Set down exactly the lines below, starting at the one that contains "yellow star: (52, 192)" and ending at the one that contains "black L-shape: (107, 180)", with both of those lines included and nothing else.

------

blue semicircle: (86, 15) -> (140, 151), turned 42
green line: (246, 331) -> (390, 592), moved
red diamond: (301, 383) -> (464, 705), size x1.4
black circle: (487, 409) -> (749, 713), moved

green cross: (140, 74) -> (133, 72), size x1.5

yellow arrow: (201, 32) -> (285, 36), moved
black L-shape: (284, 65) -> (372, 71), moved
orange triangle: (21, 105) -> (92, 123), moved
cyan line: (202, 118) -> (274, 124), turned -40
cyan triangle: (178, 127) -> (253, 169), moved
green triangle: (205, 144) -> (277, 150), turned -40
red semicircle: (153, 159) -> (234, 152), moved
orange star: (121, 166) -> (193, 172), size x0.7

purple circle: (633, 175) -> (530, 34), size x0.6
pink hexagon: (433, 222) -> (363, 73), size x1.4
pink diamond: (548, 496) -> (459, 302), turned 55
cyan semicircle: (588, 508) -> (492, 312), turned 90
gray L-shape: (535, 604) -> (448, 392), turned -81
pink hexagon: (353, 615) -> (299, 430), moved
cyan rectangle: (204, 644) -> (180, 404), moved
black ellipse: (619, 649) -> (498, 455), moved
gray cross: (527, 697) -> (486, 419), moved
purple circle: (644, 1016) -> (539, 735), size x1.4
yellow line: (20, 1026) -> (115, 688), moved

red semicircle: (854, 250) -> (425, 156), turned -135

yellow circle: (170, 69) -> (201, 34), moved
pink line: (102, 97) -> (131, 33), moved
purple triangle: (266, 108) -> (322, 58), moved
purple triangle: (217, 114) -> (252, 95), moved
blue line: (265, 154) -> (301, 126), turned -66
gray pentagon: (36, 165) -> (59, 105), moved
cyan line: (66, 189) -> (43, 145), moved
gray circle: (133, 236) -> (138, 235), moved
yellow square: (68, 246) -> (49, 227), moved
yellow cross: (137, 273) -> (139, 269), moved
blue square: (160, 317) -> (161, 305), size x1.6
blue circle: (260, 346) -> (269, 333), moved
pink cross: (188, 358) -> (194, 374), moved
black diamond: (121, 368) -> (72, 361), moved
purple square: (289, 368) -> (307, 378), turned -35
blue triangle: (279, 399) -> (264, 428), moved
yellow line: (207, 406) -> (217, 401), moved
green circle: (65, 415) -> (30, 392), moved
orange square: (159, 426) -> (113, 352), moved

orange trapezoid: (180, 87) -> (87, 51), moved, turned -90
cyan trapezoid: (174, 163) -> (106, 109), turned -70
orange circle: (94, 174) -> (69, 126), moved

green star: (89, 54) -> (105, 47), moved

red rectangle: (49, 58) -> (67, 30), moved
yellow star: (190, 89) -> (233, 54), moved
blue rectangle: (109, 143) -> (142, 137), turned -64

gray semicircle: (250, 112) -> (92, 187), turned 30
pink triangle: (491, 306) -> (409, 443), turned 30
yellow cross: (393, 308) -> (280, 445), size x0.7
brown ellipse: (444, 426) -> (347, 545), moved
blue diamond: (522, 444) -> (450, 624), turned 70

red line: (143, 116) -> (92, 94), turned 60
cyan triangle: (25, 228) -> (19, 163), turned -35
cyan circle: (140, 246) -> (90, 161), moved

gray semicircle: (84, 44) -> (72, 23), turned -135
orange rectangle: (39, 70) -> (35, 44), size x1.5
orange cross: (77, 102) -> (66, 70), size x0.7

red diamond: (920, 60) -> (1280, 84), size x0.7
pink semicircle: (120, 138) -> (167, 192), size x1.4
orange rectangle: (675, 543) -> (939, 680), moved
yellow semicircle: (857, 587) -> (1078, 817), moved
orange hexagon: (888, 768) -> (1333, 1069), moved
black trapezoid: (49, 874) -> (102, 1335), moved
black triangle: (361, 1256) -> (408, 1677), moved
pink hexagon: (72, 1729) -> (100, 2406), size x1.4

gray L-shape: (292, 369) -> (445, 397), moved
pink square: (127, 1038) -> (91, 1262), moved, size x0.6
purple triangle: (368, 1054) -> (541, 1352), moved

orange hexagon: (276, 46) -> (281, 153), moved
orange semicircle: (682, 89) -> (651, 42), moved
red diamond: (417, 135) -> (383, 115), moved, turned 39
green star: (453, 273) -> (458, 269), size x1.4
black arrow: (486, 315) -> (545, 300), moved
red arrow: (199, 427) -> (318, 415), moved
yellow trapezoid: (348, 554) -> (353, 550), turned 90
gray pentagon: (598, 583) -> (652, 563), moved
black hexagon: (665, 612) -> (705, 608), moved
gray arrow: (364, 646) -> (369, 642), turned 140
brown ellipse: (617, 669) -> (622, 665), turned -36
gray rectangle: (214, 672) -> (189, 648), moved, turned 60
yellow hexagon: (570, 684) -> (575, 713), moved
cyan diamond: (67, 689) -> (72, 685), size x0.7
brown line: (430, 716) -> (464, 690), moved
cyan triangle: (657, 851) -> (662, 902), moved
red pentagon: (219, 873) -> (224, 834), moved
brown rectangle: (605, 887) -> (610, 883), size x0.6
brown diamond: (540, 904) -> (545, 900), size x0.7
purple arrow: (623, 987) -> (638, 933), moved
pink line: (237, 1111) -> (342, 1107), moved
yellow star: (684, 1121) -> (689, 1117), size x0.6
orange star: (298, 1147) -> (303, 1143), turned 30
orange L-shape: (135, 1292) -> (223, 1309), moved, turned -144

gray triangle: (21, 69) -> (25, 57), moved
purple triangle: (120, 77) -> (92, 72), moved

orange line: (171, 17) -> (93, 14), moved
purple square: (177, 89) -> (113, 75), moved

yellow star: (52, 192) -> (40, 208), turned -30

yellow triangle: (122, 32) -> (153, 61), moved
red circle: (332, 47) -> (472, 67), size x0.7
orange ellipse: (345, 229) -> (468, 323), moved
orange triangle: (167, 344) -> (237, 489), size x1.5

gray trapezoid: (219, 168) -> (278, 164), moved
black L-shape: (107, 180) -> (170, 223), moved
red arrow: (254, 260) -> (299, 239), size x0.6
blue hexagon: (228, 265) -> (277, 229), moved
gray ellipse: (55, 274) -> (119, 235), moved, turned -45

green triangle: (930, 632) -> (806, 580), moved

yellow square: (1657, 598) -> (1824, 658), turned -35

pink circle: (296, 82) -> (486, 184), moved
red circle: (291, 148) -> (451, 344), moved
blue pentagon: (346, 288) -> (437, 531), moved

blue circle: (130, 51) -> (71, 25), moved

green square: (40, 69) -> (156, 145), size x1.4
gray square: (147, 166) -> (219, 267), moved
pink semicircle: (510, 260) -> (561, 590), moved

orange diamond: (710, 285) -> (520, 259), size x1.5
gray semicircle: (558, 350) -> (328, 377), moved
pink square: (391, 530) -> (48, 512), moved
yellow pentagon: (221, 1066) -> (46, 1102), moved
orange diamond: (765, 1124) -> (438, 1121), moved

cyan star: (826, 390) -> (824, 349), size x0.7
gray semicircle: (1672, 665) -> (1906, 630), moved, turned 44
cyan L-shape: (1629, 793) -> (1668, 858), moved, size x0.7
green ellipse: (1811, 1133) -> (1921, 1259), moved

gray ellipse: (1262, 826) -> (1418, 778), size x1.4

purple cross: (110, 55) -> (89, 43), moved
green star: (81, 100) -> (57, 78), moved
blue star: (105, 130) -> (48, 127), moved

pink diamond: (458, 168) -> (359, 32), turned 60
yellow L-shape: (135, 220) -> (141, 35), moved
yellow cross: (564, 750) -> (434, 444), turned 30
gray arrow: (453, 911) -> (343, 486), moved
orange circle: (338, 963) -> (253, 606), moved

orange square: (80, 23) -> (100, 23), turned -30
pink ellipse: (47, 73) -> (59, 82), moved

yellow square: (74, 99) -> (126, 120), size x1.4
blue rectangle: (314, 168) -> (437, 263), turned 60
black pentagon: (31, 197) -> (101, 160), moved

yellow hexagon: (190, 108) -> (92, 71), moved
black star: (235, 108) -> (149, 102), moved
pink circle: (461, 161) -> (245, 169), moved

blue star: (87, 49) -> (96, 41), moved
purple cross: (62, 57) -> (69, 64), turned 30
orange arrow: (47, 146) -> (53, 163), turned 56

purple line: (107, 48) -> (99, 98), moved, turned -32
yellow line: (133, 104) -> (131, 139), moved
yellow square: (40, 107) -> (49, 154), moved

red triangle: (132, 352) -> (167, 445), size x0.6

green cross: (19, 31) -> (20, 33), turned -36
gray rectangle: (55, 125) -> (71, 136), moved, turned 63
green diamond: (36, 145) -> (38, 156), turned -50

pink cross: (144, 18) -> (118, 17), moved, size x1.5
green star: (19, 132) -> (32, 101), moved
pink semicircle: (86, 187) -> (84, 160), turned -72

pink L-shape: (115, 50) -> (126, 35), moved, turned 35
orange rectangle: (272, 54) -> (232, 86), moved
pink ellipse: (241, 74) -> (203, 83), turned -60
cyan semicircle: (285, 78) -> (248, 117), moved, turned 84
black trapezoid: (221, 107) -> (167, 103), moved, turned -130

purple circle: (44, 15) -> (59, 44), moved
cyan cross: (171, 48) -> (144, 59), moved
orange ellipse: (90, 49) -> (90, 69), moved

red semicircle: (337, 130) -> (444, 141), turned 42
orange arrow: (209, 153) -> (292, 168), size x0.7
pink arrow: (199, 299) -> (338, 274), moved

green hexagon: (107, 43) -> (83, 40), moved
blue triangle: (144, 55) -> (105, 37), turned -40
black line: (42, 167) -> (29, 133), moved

------

Output below -
yellow star: (52, 192) -> (40, 208), turned -30

yellow triangle: (122, 32) -> (153, 61), moved
red circle: (332, 47) -> (472, 67), size x0.7
orange ellipse: (345, 229) -> (468, 323), moved
orange triangle: (167, 344) -> (237, 489), size x1.5

gray trapezoid: (219, 168) -> (278, 164), moved
black L-shape: (107, 180) -> (170, 223), moved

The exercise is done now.